** start of Supplied records **

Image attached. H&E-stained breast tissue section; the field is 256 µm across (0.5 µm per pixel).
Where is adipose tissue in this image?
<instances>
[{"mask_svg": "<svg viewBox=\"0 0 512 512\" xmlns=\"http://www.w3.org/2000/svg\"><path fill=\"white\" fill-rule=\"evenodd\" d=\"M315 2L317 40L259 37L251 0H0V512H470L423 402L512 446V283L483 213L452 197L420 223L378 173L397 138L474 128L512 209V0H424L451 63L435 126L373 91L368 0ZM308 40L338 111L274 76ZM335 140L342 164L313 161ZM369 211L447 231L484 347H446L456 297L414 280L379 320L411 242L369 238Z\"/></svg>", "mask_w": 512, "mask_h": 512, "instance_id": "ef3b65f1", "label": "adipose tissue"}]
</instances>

** end of Supplied records **

**Task to complete**:
Transcribe the data above in full, exactly.

**Expected output**:
Image attached. H&E-stained breast tissue section; the field is 256 µm across (0.5 µm per pixel).
Where is adipose tissue in this image?
<instances>
[{"mask_svg": "<svg viewBox=\"0 0 512 512\" xmlns=\"http://www.w3.org/2000/svg\"><path fill=\"white\" fill-rule=\"evenodd\" d=\"M315 2L317 40L259 37L251 0H0V512H470L423 402L512 446V283L483 213L452 197L420 223L378 173L397 138L474 128L512 209V0H424L451 63L435 126L373 91L368 0ZM308 40L338 111L274 76ZM335 140L342 164L313 161ZM369 211L447 231L484 347H446L456 297L414 280L379 320L411 242L369 238Z\"/></svg>", "mask_w": 512, "mask_h": 512, "instance_id": "ef3b65f1", "label": "adipose tissue"}]
</instances>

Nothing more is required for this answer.